• Instructions to follow: Everything from the line containing "(340, 277) = (340, 282): none -> red shoe" through the line containing "(482, 120) = (356, 108): red" in the listing below should be copied exactly, and nothing more.

• Data extract:
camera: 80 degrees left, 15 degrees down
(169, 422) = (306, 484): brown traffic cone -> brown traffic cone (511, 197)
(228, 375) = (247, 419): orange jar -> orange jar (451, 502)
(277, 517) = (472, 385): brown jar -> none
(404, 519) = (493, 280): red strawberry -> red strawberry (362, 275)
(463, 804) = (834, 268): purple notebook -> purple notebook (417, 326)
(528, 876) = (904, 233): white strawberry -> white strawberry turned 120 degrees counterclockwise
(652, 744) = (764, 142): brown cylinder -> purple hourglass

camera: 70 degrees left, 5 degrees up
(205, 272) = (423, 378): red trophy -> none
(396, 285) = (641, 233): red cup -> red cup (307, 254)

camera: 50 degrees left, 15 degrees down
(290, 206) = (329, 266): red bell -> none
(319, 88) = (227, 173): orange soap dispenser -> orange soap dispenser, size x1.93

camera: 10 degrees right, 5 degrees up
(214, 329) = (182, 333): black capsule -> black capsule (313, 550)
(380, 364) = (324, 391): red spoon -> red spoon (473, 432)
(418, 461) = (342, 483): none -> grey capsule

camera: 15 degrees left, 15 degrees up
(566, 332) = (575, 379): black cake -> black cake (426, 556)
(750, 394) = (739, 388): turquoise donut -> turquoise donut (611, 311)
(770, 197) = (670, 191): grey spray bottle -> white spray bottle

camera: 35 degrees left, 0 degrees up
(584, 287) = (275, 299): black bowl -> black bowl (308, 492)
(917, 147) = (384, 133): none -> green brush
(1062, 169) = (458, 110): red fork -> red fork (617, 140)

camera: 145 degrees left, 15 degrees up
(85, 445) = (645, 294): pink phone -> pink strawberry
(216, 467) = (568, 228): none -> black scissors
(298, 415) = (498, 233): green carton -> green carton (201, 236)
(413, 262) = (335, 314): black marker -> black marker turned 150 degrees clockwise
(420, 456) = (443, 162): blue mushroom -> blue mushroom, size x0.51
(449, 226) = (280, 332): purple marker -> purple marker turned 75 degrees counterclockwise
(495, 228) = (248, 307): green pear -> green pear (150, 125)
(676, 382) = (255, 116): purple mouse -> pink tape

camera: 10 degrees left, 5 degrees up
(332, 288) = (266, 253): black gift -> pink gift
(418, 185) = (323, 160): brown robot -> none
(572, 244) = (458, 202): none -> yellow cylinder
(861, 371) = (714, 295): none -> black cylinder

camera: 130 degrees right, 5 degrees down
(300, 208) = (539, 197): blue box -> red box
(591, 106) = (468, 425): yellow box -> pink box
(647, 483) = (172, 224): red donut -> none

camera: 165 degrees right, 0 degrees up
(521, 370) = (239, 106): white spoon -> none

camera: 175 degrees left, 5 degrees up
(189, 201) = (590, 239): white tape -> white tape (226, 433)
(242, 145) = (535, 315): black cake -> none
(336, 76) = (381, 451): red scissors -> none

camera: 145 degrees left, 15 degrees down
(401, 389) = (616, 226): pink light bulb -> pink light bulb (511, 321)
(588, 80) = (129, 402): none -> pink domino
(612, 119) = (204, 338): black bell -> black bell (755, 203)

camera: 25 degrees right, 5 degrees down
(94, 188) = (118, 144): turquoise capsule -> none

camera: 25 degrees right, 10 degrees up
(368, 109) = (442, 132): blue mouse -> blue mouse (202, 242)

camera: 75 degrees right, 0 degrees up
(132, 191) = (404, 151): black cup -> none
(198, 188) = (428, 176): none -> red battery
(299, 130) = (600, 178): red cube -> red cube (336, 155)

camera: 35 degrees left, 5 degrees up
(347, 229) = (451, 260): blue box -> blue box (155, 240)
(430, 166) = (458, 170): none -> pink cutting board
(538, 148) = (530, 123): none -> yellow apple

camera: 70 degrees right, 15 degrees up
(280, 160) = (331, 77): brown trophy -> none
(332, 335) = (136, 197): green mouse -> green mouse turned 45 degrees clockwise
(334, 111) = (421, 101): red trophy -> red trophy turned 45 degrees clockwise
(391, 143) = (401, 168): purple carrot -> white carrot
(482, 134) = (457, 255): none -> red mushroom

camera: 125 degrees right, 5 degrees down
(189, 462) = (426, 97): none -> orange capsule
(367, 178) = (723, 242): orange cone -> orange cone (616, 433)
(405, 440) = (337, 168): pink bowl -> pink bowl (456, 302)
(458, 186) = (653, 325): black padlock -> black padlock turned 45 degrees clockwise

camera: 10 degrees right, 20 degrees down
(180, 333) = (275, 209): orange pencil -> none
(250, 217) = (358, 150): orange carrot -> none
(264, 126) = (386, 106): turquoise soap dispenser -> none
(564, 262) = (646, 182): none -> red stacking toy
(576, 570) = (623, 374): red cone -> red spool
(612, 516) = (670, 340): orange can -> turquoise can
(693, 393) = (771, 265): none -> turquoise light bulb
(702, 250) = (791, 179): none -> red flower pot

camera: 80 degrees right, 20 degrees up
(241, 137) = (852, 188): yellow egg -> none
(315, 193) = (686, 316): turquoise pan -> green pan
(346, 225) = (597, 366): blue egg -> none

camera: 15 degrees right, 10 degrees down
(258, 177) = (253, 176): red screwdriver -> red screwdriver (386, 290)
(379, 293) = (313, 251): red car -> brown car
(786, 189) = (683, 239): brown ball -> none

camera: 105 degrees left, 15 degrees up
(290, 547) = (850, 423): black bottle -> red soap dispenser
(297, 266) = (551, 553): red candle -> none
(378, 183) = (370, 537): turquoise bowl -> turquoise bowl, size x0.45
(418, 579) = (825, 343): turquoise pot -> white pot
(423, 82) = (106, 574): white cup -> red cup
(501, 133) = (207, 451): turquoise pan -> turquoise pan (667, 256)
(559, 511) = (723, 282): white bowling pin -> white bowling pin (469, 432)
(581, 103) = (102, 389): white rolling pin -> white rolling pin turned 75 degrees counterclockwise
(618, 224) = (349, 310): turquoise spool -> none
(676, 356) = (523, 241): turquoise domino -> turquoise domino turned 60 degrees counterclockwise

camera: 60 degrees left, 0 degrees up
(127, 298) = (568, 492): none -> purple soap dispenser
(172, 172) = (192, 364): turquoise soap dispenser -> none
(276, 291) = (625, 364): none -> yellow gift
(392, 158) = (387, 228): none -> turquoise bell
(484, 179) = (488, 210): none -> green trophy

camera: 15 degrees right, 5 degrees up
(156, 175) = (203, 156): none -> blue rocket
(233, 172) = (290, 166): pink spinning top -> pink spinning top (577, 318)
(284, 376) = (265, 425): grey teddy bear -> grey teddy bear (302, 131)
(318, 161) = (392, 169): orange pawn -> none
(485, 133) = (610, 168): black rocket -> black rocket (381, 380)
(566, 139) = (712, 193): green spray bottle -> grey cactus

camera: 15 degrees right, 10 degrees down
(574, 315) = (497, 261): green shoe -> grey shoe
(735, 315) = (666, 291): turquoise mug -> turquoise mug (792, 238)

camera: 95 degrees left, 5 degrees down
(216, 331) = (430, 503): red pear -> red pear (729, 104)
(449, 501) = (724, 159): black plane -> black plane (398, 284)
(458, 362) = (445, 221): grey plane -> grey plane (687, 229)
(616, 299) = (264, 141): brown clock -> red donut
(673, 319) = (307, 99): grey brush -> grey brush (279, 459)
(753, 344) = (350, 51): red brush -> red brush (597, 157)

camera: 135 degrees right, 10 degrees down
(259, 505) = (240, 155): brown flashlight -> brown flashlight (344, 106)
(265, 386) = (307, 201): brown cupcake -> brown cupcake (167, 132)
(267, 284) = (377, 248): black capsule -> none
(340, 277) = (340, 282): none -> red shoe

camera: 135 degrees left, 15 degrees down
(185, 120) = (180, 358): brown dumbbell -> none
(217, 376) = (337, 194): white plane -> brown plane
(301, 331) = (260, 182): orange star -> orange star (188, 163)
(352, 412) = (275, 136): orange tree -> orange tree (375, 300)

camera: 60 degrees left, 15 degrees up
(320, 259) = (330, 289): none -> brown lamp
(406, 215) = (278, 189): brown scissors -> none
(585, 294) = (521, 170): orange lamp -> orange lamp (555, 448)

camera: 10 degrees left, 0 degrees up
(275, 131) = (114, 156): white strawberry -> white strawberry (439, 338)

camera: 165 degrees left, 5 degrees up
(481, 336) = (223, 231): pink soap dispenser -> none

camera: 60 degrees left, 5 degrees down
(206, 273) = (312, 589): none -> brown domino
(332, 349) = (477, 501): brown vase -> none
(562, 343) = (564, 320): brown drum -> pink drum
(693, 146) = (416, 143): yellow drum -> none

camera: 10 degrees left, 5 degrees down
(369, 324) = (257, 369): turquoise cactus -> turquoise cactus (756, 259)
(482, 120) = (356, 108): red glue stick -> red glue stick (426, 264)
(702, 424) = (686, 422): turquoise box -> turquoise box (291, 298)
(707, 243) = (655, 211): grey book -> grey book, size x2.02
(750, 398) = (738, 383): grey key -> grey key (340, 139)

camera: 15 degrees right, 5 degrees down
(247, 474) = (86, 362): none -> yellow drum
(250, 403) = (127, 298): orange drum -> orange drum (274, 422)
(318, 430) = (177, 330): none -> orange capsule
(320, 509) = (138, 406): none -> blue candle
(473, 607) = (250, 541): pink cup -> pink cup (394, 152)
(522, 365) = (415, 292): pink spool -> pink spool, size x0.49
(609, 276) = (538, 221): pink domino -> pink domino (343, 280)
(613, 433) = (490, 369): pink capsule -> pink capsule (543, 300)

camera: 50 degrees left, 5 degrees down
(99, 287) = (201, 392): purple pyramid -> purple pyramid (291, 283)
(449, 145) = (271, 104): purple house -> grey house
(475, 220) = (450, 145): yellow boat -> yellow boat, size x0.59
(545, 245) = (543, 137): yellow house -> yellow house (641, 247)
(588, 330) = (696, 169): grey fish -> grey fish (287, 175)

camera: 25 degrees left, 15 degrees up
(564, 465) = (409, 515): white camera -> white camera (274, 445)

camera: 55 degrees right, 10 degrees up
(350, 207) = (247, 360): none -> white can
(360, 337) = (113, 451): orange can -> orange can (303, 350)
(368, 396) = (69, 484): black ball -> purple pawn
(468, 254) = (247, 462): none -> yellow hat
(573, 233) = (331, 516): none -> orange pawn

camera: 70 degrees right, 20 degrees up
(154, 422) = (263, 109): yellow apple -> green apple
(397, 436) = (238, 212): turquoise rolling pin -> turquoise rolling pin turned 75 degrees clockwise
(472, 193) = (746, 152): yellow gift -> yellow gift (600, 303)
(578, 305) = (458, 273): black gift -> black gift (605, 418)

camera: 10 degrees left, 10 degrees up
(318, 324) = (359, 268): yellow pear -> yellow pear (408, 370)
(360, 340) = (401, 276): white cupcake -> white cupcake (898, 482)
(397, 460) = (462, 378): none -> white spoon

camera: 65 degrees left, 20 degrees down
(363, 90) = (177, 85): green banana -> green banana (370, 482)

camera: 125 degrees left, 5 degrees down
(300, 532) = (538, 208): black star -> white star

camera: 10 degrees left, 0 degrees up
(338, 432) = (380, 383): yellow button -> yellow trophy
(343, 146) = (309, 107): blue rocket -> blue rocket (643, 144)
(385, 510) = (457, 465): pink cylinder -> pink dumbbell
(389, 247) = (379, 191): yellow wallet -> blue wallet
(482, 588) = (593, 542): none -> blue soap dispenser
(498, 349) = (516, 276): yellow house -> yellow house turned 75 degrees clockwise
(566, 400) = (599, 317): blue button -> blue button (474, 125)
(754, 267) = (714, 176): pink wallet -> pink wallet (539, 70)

• Written response:
(340, 277) = (340, 282): none -> red shoe

camera: 135 degrees left, 15 degrees down
(185, 120) = (180, 358): brown dumbbell -> none
(217, 376) = (337, 194): white plane -> brown plane
(301, 331) = (260, 182): orange star -> orange star (188, 163)
(352, 412) = (275, 136): orange tree -> orange tree (375, 300)

camera: 60 degrees left, 15 degrees up
(320, 259) = (330, 289): none -> brown lamp
(406, 215) = (278, 189): brown scissors -> none
(585, 294) = (521, 170): orange lamp -> orange lamp (555, 448)

camera: 10 degrees left, 0 degrees up
(275, 131) = (114, 156): white strawberry -> white strawberry (439, 338)

camera: 165 degrees left, 5 degrees up
(481, 336) = (223, 231): pink soap dispenser -> none

camera: 60 degrees left, 5 degrees down
(206, 273) = (312, 589): none -> brown domino
(332, 349) = (477, 501): brown vase -> none
(562, 343) = (564, 320): brown drum -> pink drum
(693, 146) = (416, 143): yellow drum -> none

camera: 10 degrees left, 5 degrees down
(369, 324) = (257, 369): turquoise cactus -> turquoise cactus (756, 259)
(482, 120) = (356, 108): red glue stick -> red glue stick (426, 264)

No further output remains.